Task goal: Each line of the data below that holds the word "scrolled" is to be reported in full.

[Excerpts from a dataset]
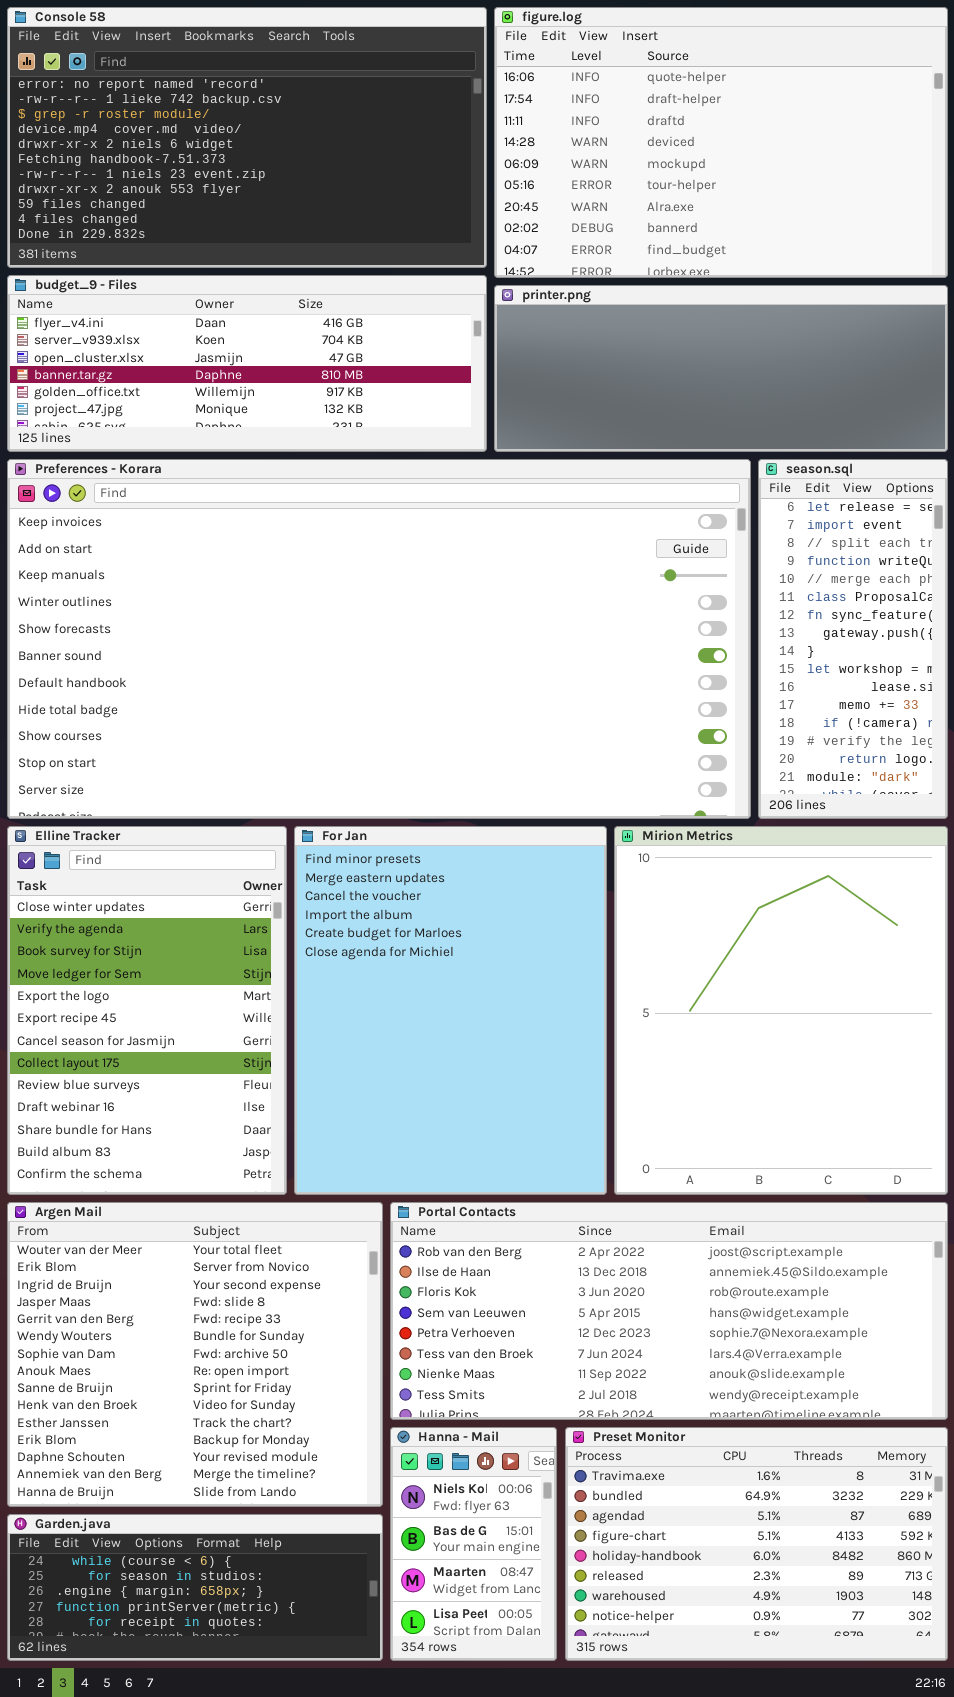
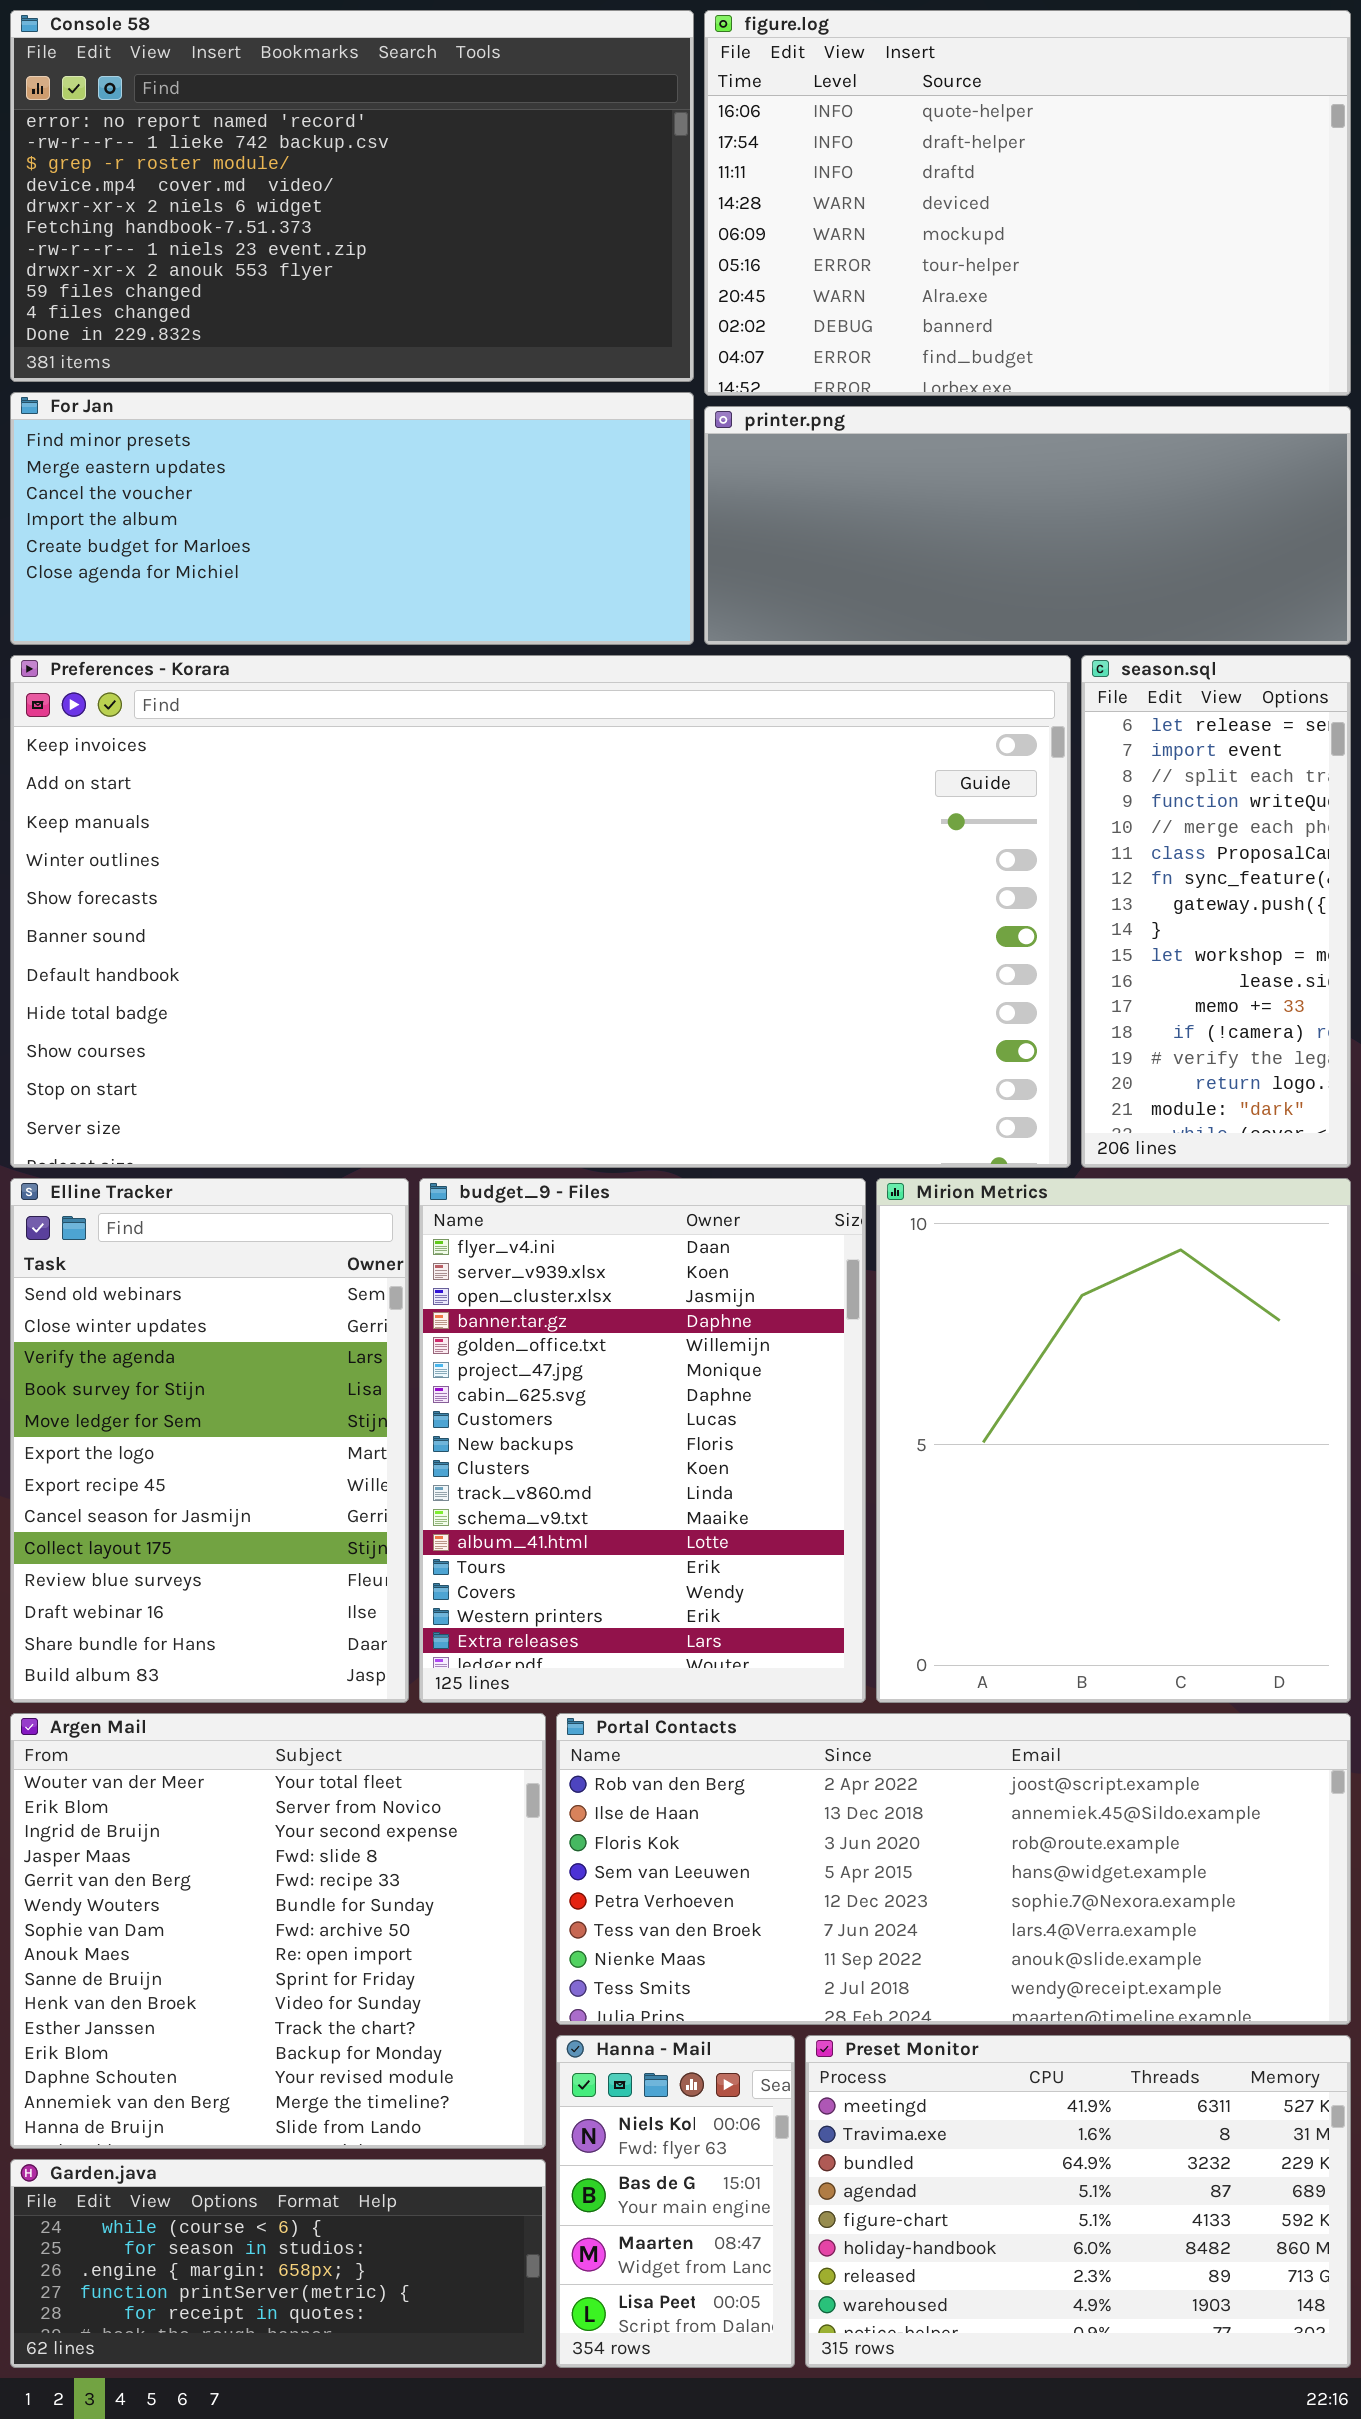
budget_9 - Files: [7,275,487,452] -> [419,1178,866,1703], moved, resized
Elline Tracker: [7,826,287,1195] -> [10,1178,409,1703], scrolled up 1 row
For Jan: [294,826,607,1195] -> [10,392,694,645], moved, resized
Preset Monitor: [565,1427,948,1661] -> [805,2035,1351,2368], scrolled up 1 row

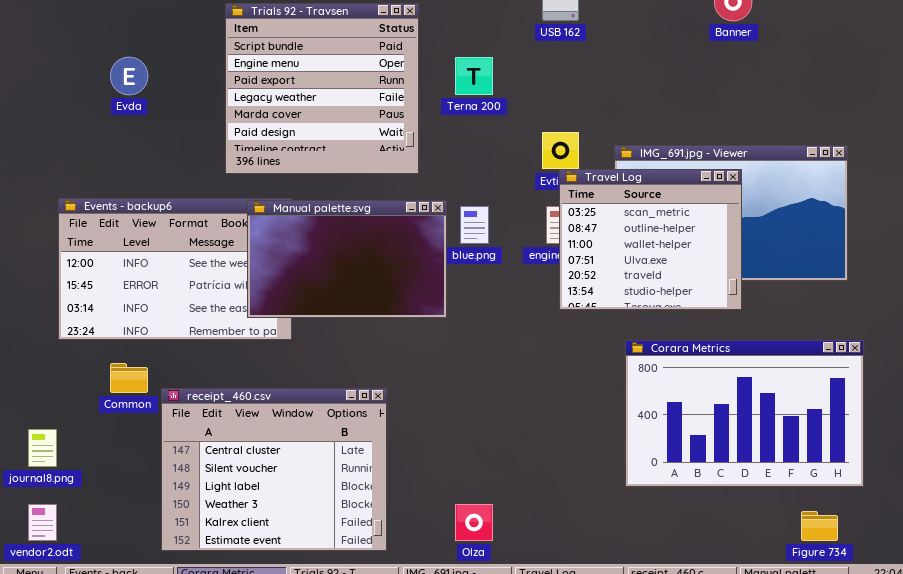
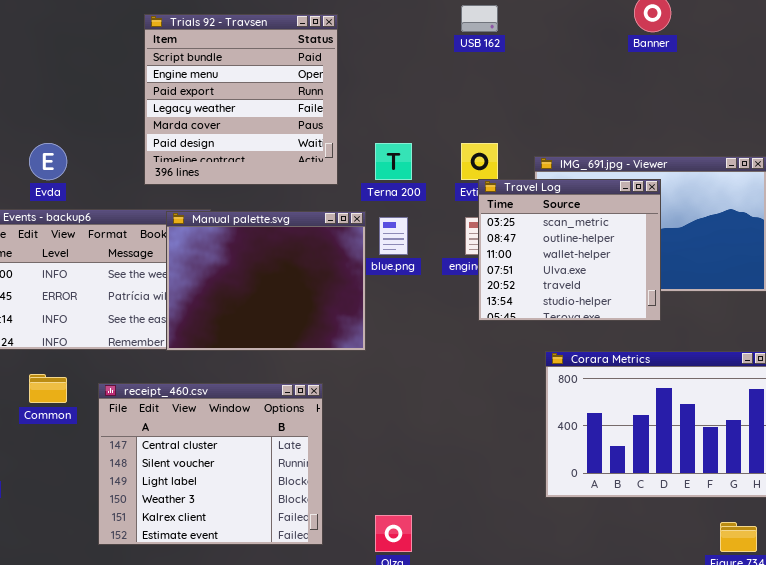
Evda: [110,57,148,95] -> [29,143,67,180], moved
Terna 200: [455,57,493,95] -> [375,143,412,180], moved
Manual palette.svg: [247,200,447,318] -> [166,211,366,351], resized
receipt_460.csv: [161,388,387,551] -> [98,383,323,545], moved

Completed exercise:
Elline Tracker: [7,826,287,1195] -> [10,1178,409,1703], scrolled up 1 row
Preset Monitor: [565,1427,948,1661] -> [805,2035,1351,2368], scrolled up 1 row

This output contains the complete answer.